What is required
Copy nothing before the line that contains "R12: 1.2k (IC8/IO16, LEDK)"; from there, transcribe each line exactly through the end of the material, omitting pictures.

Listed entries

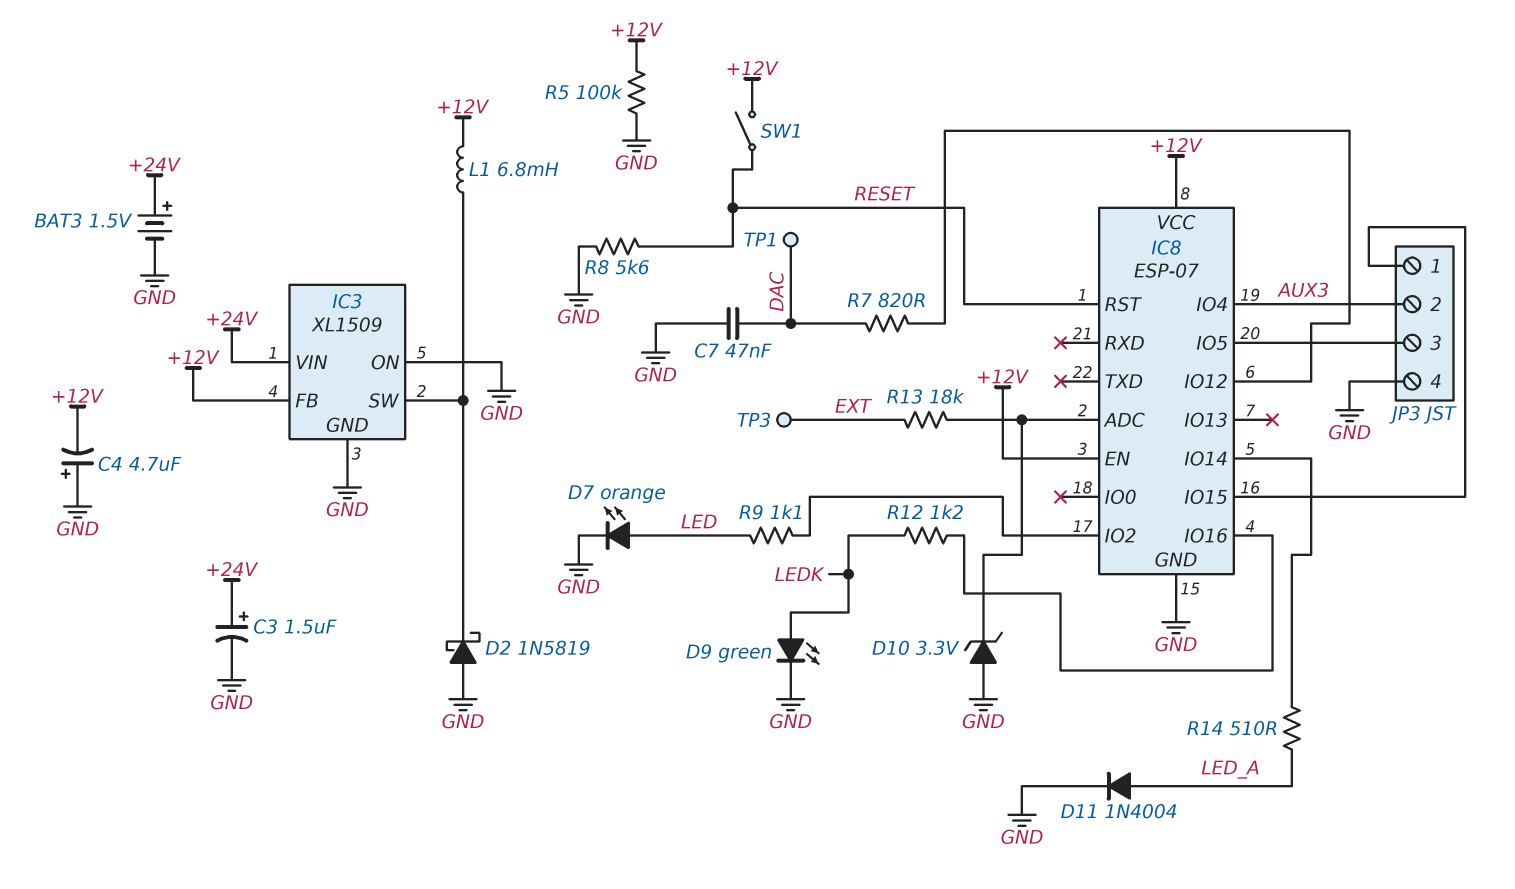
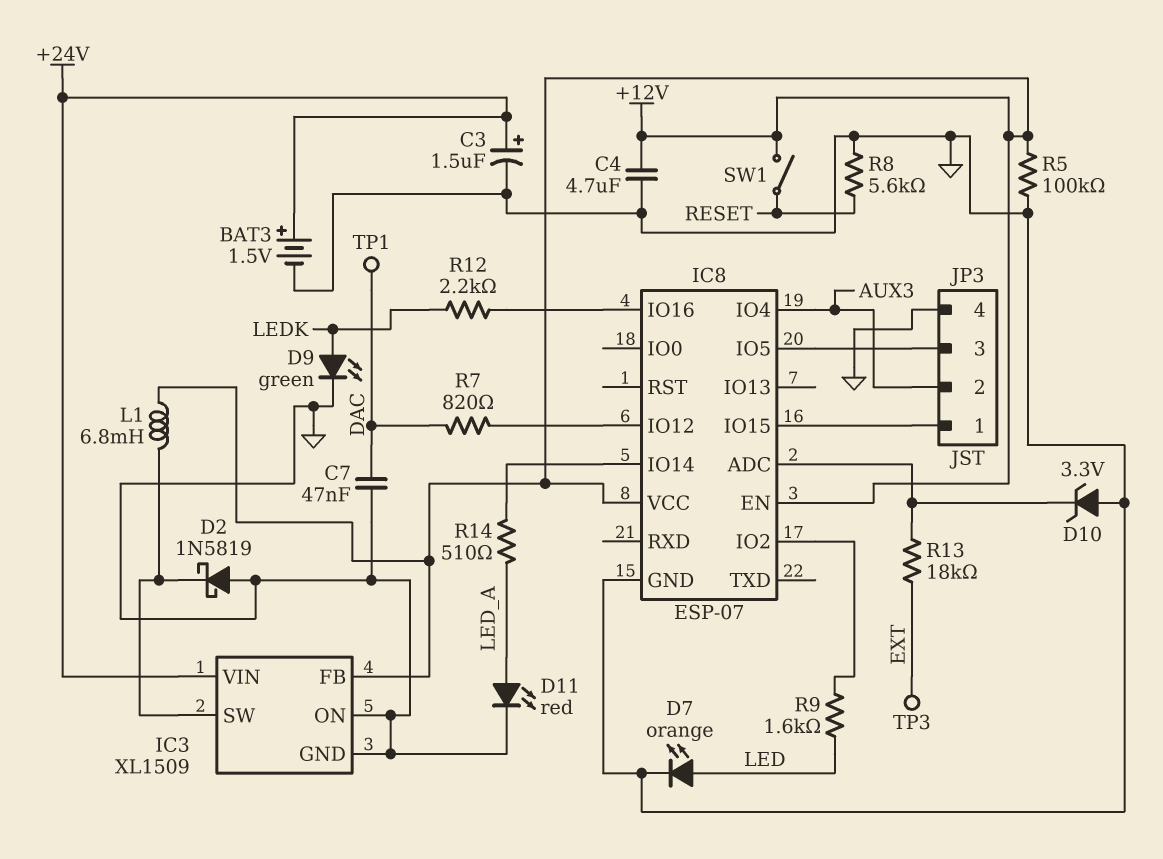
C4: 4.7uF (plus GND, minus +12V) -> 4.7uF (+12V, GND)
D11: diode 1N4004 (A LED_A, K GND) -> LED red (A LED_A, K GND)
IC8 pin RST: RESET -> none
R9: 1.1k (IC8/IO2, LED) -> 1.6k (IC8/IO2, LED)
R12: 1.2k (IC8/IO16, LEDK) -> 2.2k (IC8/IO16, LEDK)

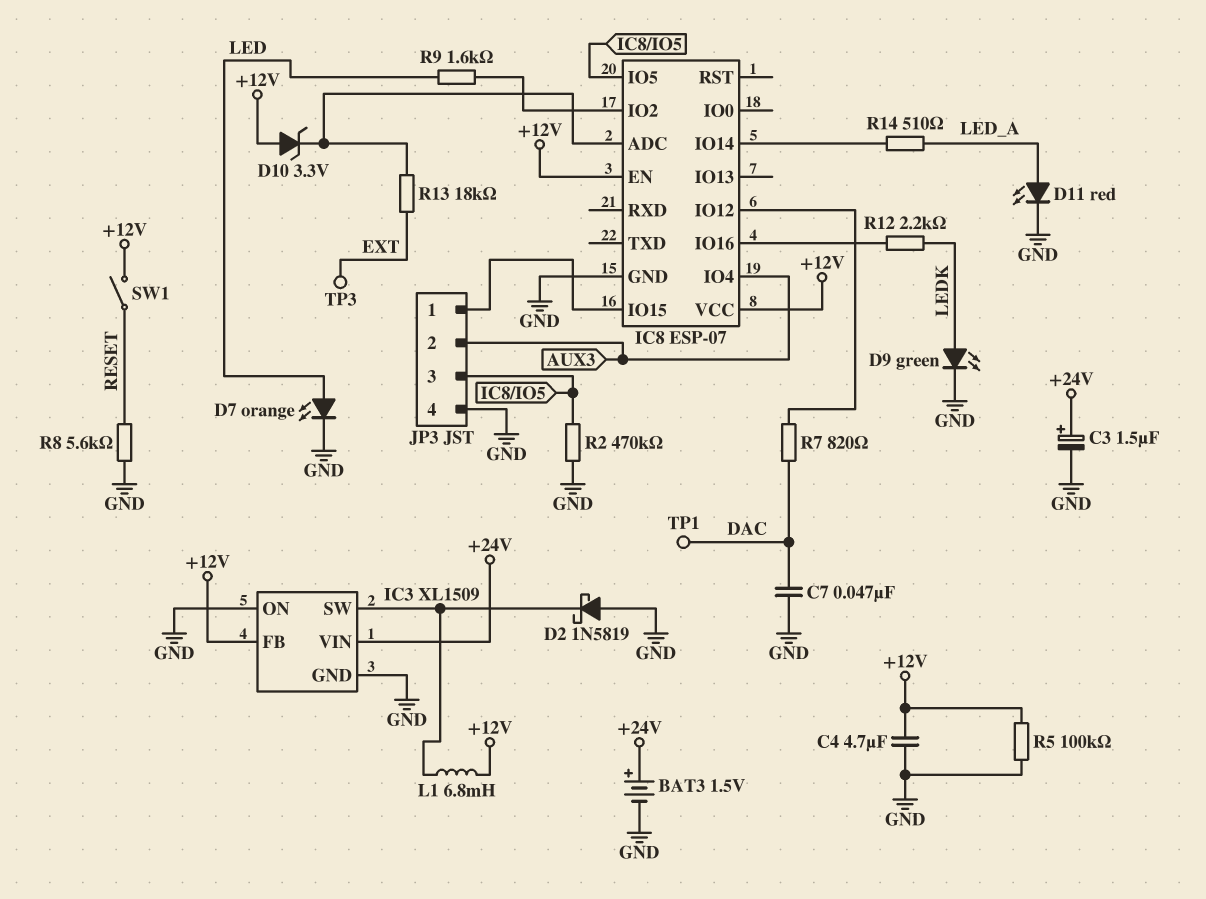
D10: zener 3.3V (A GND, K IC8/ADC) -> zener 3.3V (A +12V, K IC8/ADC)
R2: none -> 470k (GND, IC8/IO5)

Response
R12: 1.2k (IC8/IO16, LEDK) -> 2.2k (IC8/IO16, LEDK)

D10: zener 3.3V (A GND, K IC8/ADC) -> zener 3.3V (A +12V, K IC8/ADC)
R2: none -> 470k (GND, IC8/IO5)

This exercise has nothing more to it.